### Activity
Read through the listing, and wherever a line holds the word "none", return it.

____ Records provided

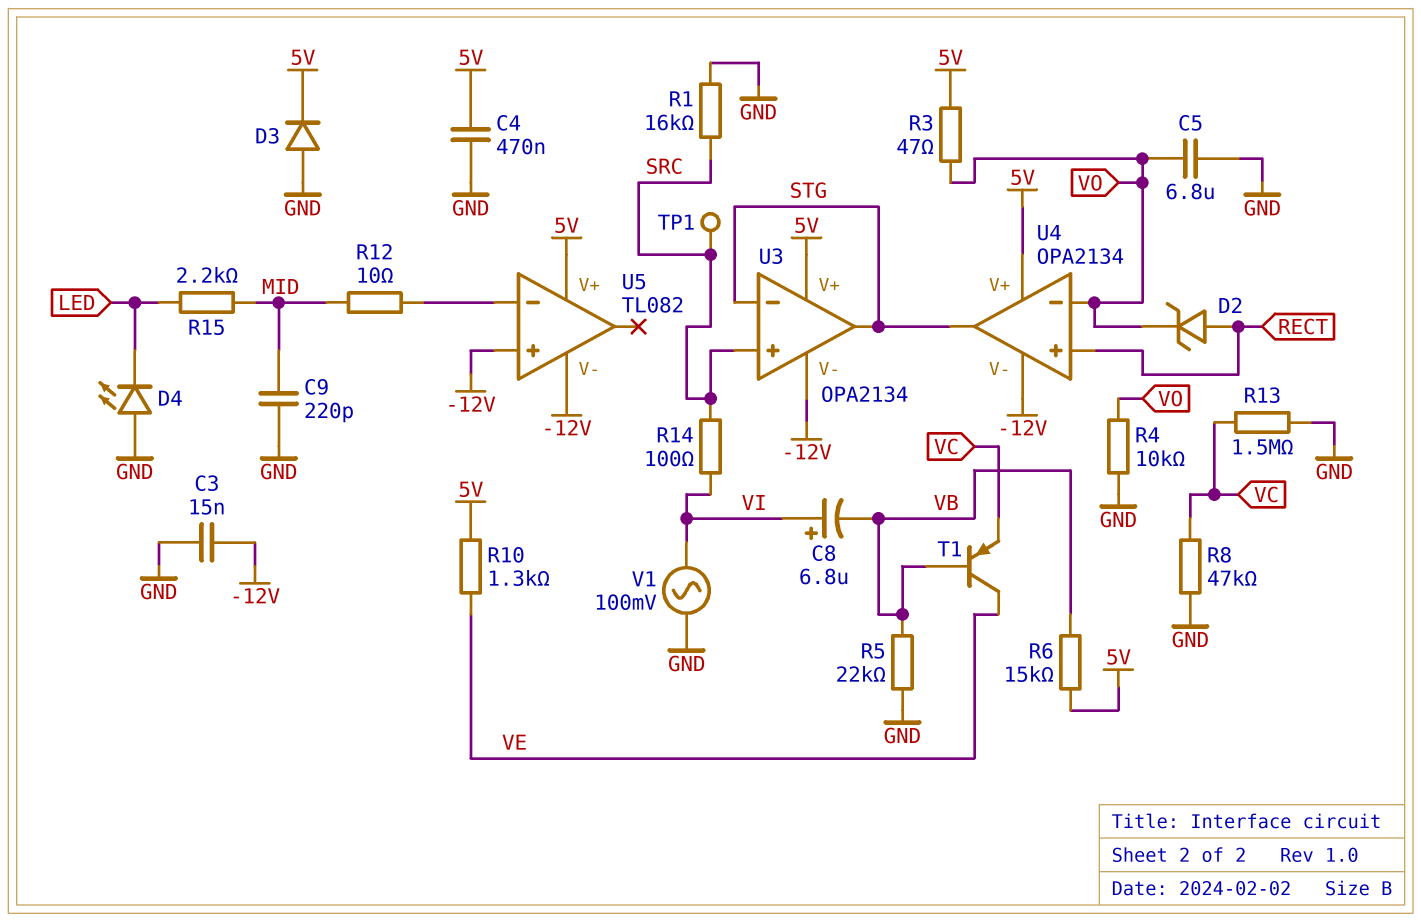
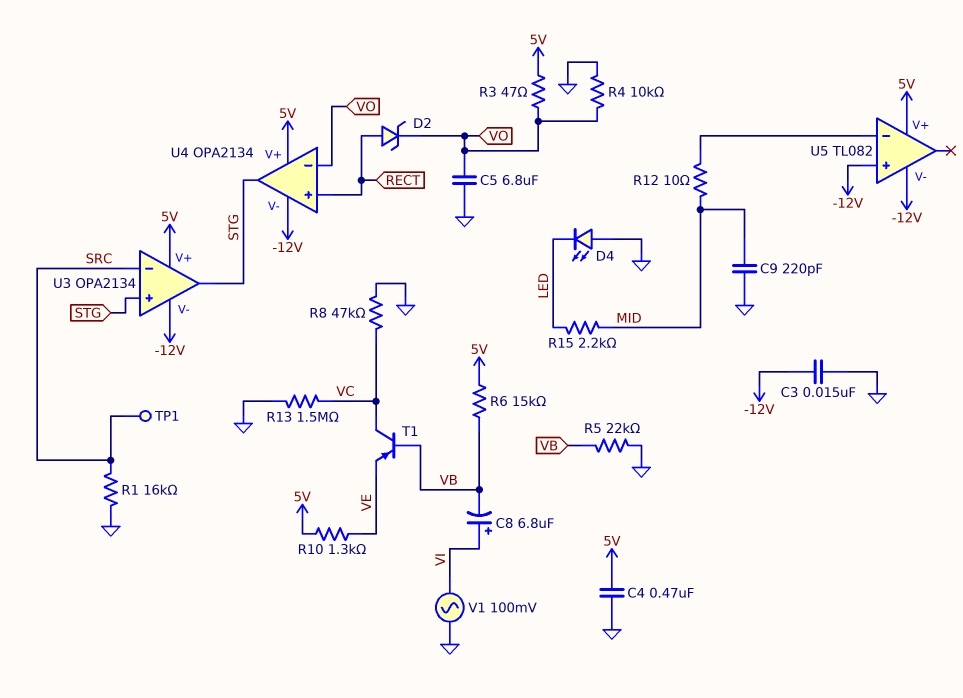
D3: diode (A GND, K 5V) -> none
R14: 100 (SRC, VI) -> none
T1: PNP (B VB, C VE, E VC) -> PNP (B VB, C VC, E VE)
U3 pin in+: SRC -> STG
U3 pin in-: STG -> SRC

________
____ Records provided

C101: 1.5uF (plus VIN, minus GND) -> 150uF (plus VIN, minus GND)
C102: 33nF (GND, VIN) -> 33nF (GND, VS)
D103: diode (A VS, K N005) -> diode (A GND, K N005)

________

### Solution below
D3: diode (A GND, K 5V) -> none
R14: 100 (SRC, VI) -> none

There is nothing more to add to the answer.